■ **Activity**
From the line with "D1: schottky (A" down to the final line of the records below, retype everything exactly and leave out the rest.

■ **Available records**
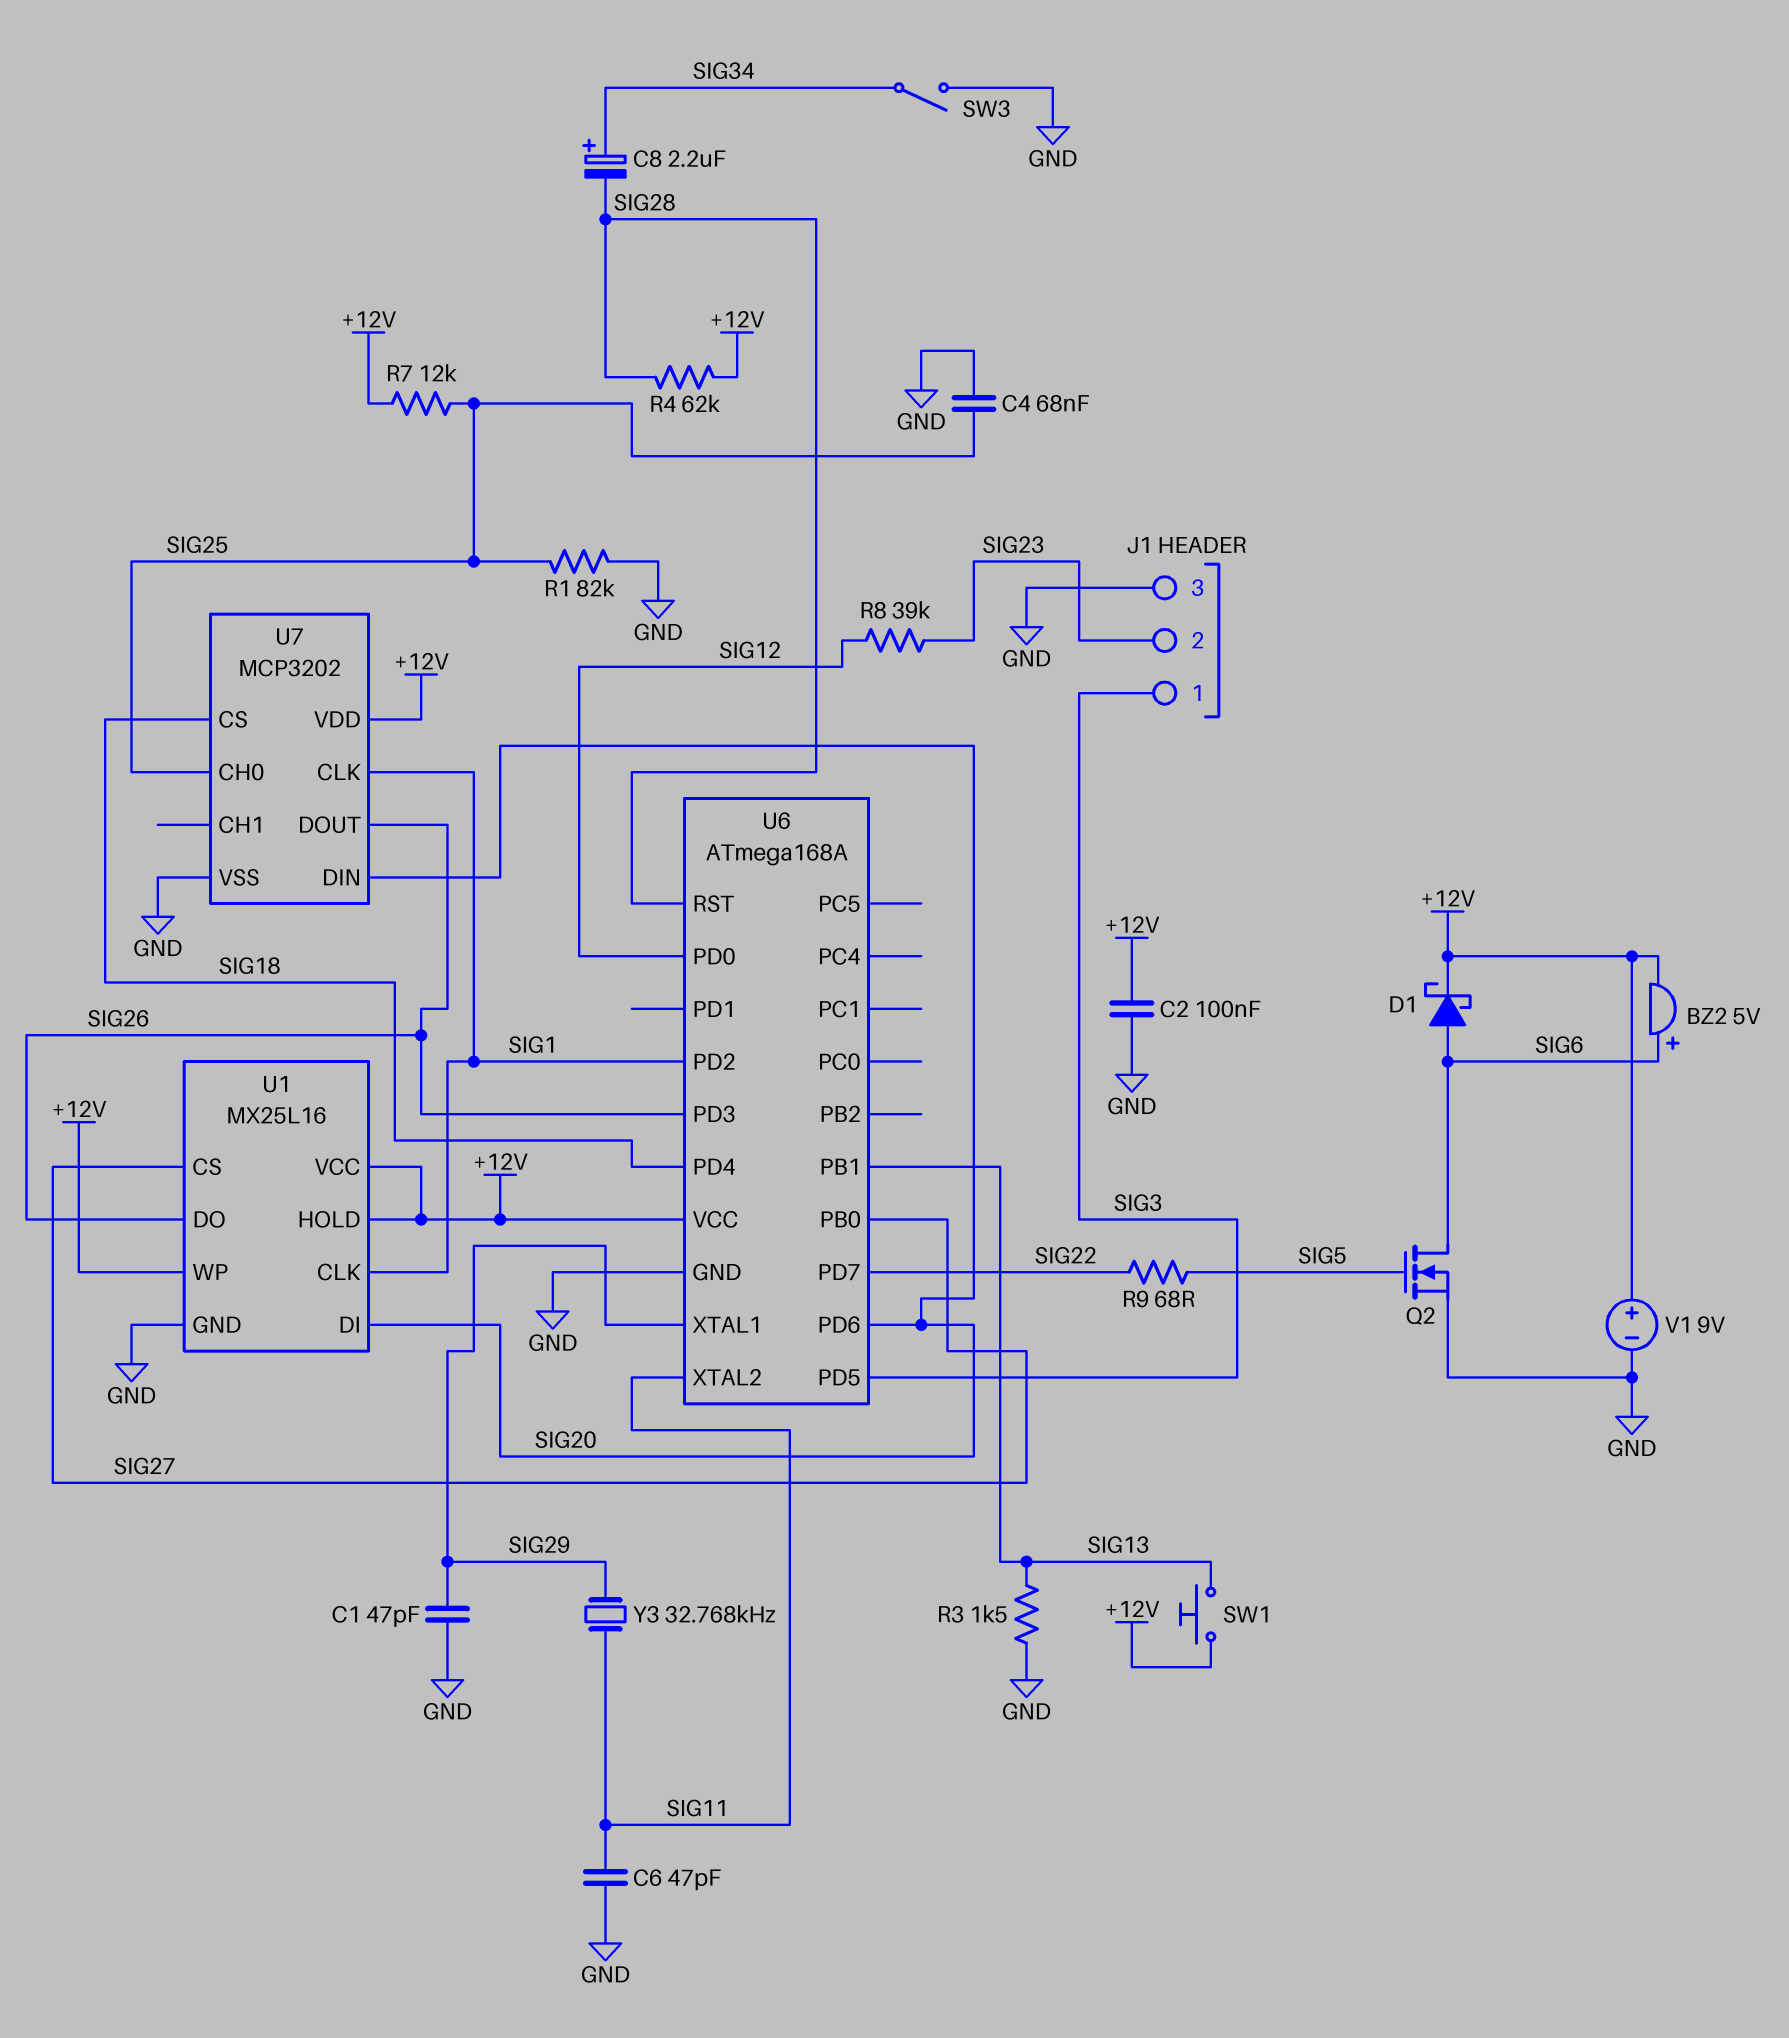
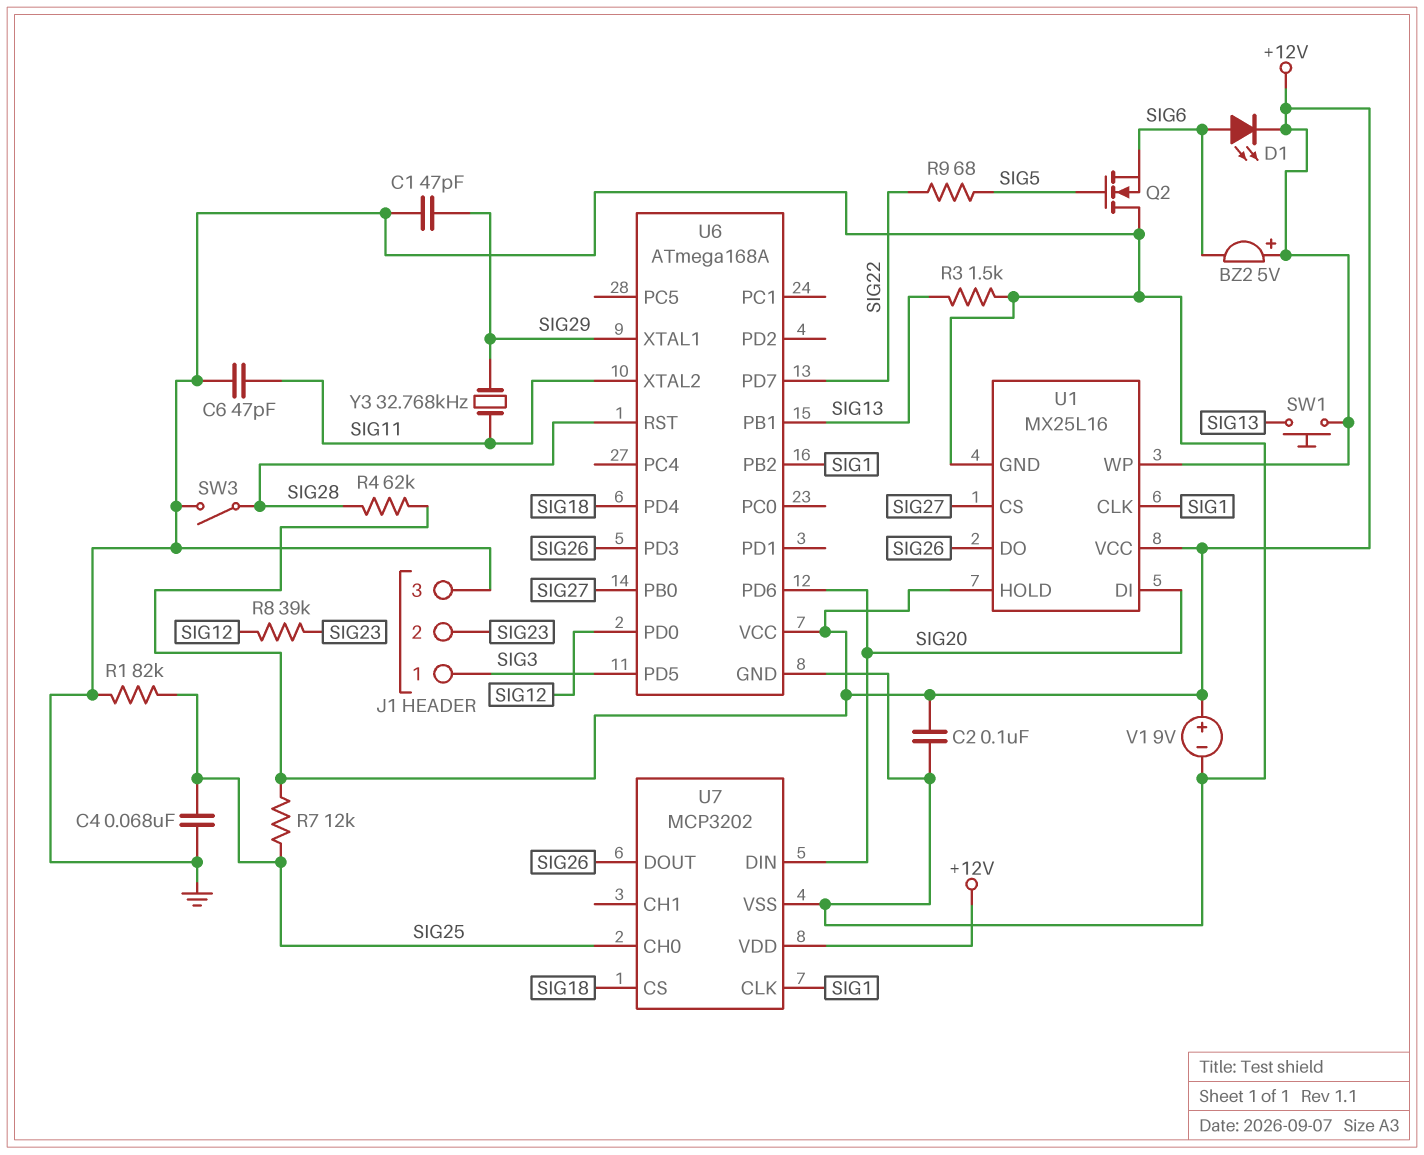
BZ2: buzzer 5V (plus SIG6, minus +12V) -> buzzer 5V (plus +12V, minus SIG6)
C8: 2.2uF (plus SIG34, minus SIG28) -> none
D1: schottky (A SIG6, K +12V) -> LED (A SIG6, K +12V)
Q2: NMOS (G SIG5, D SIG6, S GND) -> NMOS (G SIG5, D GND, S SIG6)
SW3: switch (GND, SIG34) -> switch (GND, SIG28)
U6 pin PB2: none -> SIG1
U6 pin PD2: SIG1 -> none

■ **Answer for this exercise**
D1: schottky (A SIG6, K +12V) -> LED (A SIG6, K +12V)
Q2: NMOS (G SIG5, D SIG6, S GND) -> NMOS (G SIG5, D GND, S SIG6)
SW3: switch (GND, SIG34) -> switch (GND, SIG28)
U6 pin PB2: none -> SIG1
U6 pin PD2: SIG1 -> none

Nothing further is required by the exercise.